## WHAT YOU HAVE TO DO
In the data below, how many lines contain the string "repeat"? Count with case sensitivity and give only the number.

━━ DATASET ROWS

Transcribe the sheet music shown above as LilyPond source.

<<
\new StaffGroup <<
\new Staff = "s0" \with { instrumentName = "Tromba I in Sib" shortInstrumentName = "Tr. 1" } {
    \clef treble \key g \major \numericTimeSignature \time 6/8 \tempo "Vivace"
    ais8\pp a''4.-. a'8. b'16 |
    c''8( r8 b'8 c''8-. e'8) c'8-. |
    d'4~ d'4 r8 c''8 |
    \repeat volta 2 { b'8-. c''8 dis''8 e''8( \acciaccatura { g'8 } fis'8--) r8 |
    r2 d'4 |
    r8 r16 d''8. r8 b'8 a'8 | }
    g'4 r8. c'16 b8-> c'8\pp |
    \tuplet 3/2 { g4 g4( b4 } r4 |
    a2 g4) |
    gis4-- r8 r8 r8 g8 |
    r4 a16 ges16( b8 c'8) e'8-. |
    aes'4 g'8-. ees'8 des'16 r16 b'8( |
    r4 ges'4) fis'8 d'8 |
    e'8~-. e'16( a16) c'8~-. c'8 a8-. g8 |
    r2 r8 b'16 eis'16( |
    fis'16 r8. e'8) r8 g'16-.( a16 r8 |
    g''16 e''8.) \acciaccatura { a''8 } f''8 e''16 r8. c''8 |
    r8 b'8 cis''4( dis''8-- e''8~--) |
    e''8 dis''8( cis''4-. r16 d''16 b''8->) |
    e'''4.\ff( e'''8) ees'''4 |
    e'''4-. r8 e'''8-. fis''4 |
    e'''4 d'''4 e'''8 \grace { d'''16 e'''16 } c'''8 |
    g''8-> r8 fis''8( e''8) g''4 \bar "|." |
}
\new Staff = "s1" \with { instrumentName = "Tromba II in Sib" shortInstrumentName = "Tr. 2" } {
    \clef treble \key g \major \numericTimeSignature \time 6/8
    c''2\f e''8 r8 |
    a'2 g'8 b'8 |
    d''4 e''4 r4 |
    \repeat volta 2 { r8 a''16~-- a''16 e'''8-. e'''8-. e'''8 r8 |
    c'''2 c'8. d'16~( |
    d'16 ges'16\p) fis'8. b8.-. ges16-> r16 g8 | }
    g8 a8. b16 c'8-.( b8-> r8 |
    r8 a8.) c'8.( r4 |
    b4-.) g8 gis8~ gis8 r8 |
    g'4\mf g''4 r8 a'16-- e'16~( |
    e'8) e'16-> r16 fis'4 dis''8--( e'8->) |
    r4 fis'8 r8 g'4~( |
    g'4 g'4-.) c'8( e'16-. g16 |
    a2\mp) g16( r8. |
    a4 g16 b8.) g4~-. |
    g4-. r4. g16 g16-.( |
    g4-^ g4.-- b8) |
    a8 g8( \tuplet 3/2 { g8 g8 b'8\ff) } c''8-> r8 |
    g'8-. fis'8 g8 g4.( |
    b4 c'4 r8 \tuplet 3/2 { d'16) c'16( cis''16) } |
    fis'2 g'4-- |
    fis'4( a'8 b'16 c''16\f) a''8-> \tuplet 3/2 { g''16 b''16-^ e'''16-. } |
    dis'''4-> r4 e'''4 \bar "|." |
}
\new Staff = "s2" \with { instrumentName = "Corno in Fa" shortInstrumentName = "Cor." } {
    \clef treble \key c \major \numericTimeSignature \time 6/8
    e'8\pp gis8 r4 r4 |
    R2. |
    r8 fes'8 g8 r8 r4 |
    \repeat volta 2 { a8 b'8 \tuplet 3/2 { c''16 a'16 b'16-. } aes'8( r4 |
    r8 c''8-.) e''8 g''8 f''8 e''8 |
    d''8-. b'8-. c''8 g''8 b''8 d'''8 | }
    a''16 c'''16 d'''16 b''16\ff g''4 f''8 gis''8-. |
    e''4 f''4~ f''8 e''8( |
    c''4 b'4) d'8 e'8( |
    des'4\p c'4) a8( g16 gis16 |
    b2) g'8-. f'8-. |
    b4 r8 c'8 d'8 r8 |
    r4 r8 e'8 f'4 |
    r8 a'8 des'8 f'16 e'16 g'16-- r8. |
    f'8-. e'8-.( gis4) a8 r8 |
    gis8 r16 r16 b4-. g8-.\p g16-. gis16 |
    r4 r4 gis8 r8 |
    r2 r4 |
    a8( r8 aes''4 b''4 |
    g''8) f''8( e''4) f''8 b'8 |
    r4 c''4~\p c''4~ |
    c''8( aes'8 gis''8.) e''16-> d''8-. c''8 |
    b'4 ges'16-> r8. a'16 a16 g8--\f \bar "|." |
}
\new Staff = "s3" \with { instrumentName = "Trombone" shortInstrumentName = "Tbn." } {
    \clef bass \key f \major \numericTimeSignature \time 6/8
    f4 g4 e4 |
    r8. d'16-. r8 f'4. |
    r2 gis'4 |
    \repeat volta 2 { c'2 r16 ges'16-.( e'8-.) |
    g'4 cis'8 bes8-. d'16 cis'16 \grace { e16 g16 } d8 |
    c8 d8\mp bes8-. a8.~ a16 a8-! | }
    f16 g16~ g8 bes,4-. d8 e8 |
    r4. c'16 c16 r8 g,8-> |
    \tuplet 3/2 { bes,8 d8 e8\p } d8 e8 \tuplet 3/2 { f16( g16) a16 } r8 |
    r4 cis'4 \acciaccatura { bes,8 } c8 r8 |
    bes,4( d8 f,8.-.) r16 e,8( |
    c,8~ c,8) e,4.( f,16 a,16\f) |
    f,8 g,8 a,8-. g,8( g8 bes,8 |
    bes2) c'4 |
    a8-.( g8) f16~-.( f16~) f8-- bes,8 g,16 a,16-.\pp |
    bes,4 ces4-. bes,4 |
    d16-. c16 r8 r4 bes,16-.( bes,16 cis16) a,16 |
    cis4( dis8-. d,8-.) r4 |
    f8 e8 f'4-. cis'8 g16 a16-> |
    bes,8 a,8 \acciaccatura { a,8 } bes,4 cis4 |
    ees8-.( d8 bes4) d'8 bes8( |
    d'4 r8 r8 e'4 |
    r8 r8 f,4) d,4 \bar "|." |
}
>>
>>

━━━━

## SOLVED EXERCISE
4